▶ [What is expected]: Images in the records should be skipped while the rest is transcribed verbatim.

▶ [Information provided]:
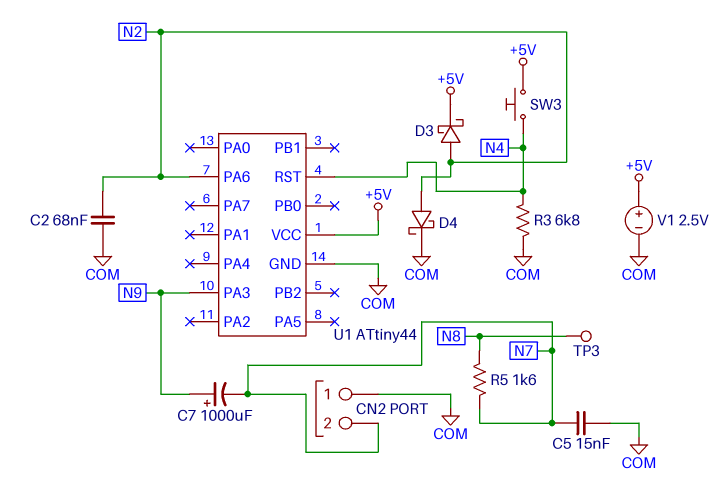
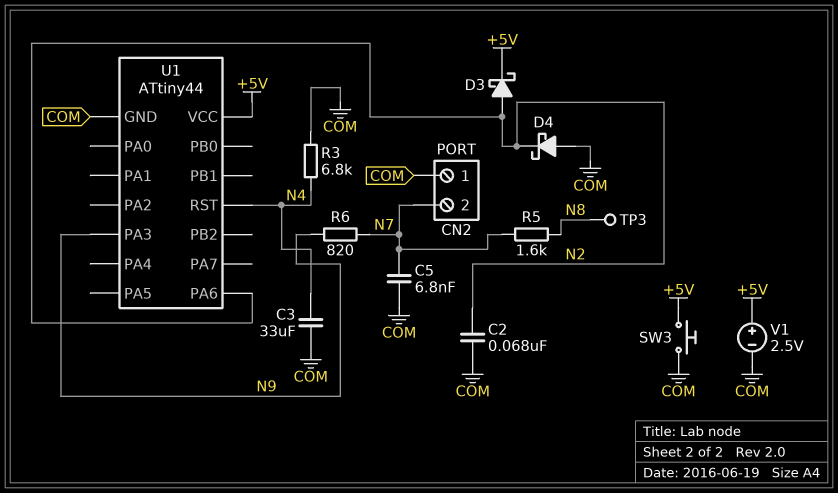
C3: none -> 33uF (COM, N4)
C5: 15nF (COM, N7) -> 6.8nF (COM, N7)
C7: 1000uF (plus N9, minus N7) -> none
D4: schottky (A N2, K COM) -> schottky (A COM, K N2)
R6: none -> 820 (N7, N9)
SW3: button (+5V, N4) -> button (+5V, COM)

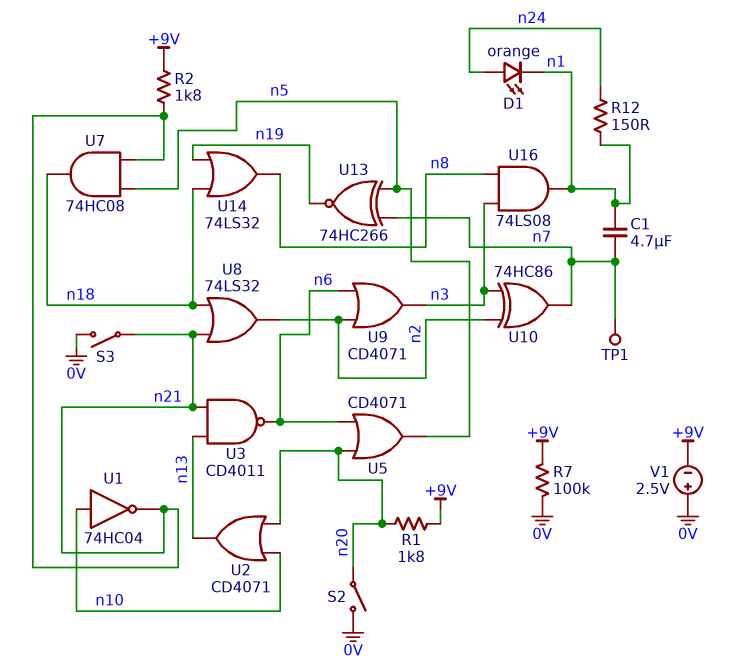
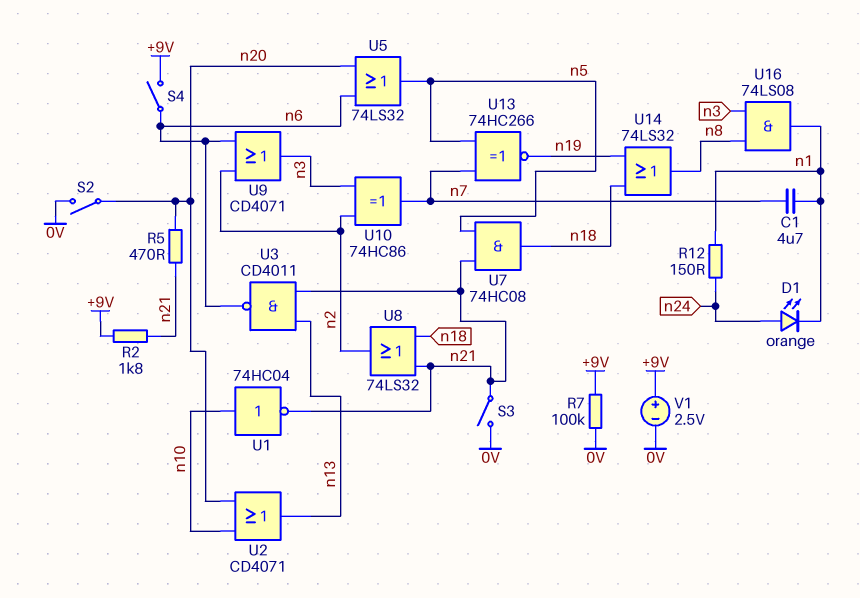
R1: 1.8k (+9V, n20) -> none
R5: none -> 470 (n20, n21)
S4: none -> switch (+9V, n6)
TP1: test point (n7) -> none
U5: OR CD4071 (in n6, in n20, out n5) -> OR 74LS32 (in n6, in n20, out n5)
V1: 2.5V (plus 0V, minus +9V) -> 2.5V (plus +9V, minus 0V)

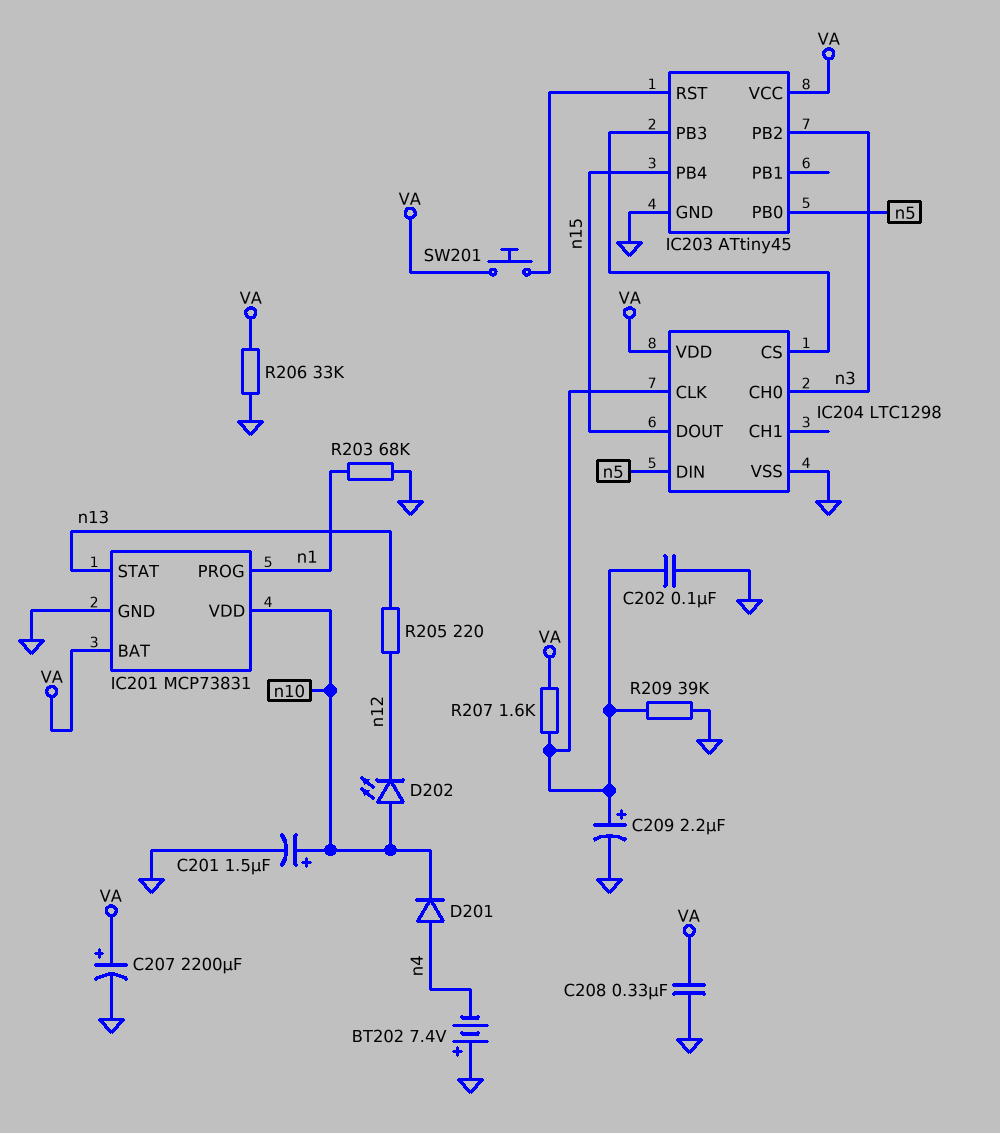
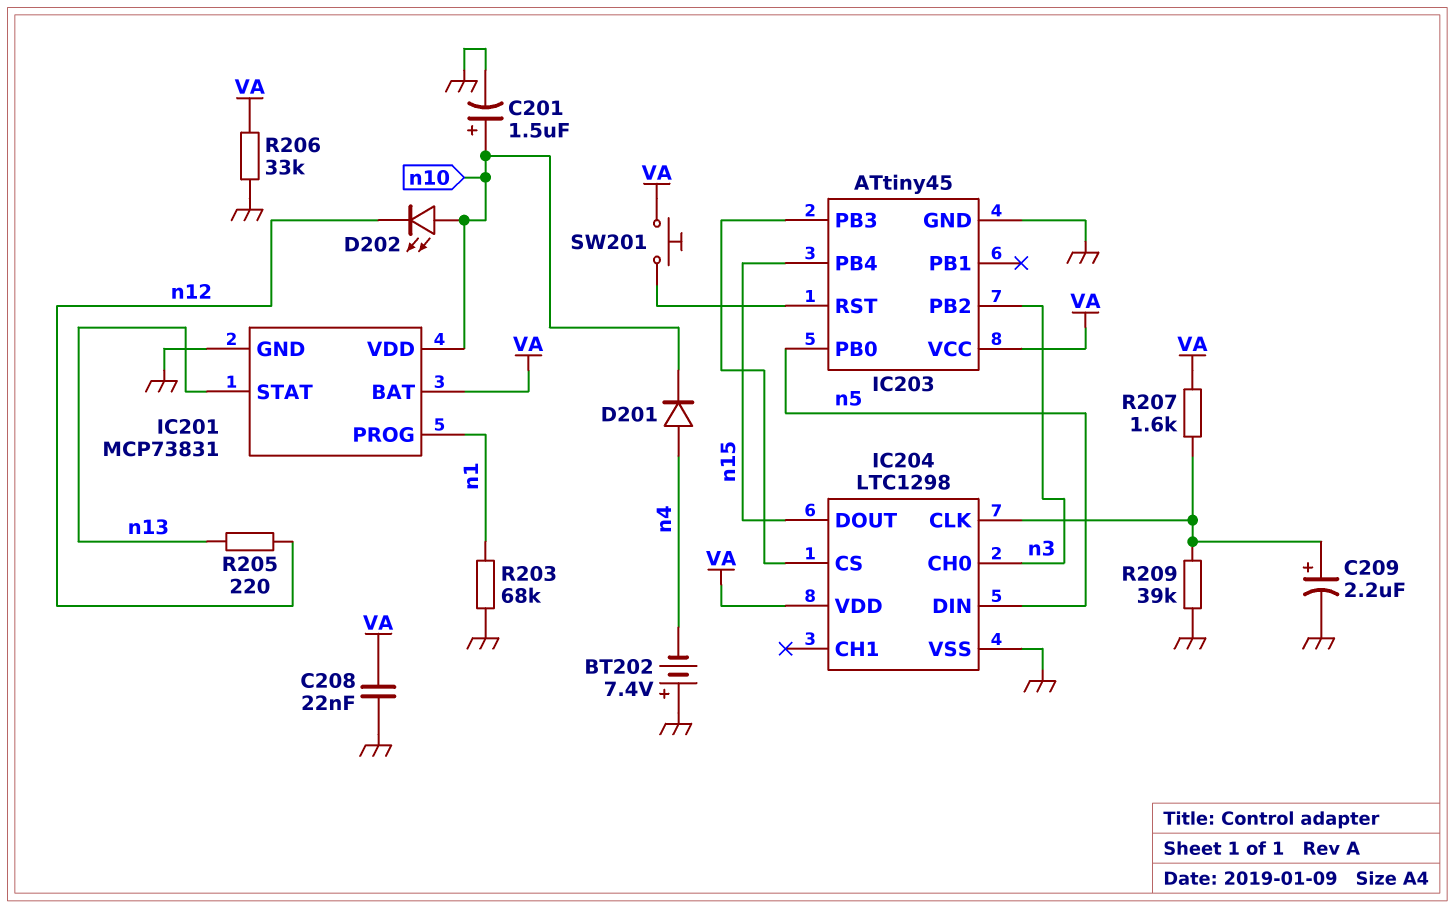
C202: 100nF (GND, IC204/CLK) -> none
C207: 2200uF (plus VA, minus GND) -> none
C208: 330nF (GND, VA) -> 22nF (GND, VA)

▶ [Solution for this exercise]:
C3: none -> 33uF (COM, N4)
C5: 15nF (COM, N7) -> 6.8nF (COM, N7)
C7: 1000uF (plus N9, minus N7) -> none
D4: schottky (A N2, K COM) -> schottky (A COM, K N2)
R6: none -> 820 (N7, N9)
SW3: button (+5V, N4) -> button (+5V, COM)

R1: 1.8k (+9V, n20) -> none
R5: none -> 470 (n20, n21)
S4: none -> switch (+9V, n6)
TP1: test point (n7) -> none
U5: OR CD4071 (in n6, in n20, out n5) -> OR 74LS32 (in n6, in n20, out n5)
V1: 2.5V (plus 0V, minus +9V) -> 2.5V (plus +9V, minus 0V)

C202: 100nF (GND, IC204/CLK) -> none
C207: 2200uF (plus VA, minus GND) -> none
C208: 330nF (GND, VA) -> 22nF (GND, VA)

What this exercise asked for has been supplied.